▸ TASK TO CARRY OUT
Set down each line exactly, beginning with the one that contains "Someone carried the black_fesifibex" and continuing through the last line of the listing, and nothing else.

******

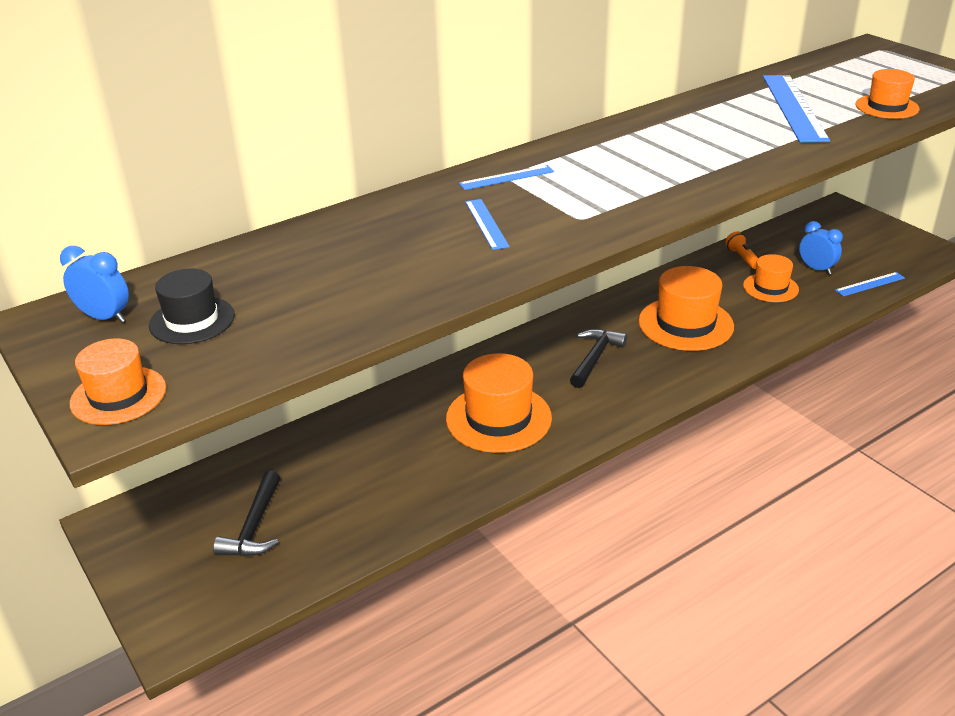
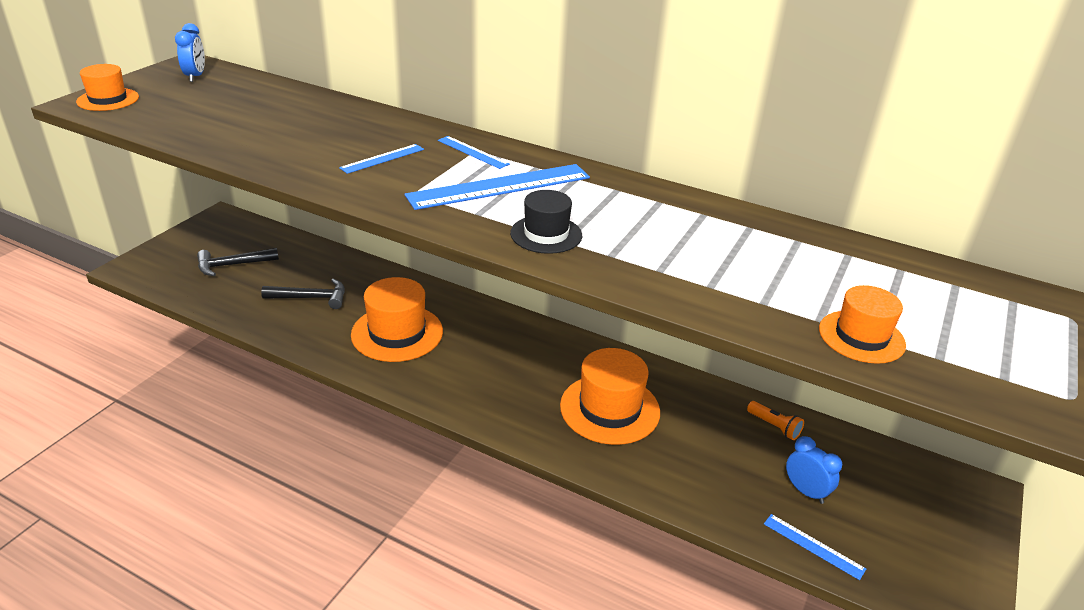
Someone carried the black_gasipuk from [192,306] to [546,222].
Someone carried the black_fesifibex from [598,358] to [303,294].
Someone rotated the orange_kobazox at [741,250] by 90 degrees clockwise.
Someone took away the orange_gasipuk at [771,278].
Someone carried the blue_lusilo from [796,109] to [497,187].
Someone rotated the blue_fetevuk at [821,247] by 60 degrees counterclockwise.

******

▸ WRITTEN ANSWER
Someone carried the black_fesifibex from [598,358] to [303,294].
Someone rotated the orange_kobazox at [741,250] by 90 degrees clockwise.
Someone took away the orange_gasipuk at [771,278].
Someone carried the blue_lusilo from [796,109] to [497,187].
Someone rotated the blue_fetevuk at [821,247] by 60 degrees counterclockwise.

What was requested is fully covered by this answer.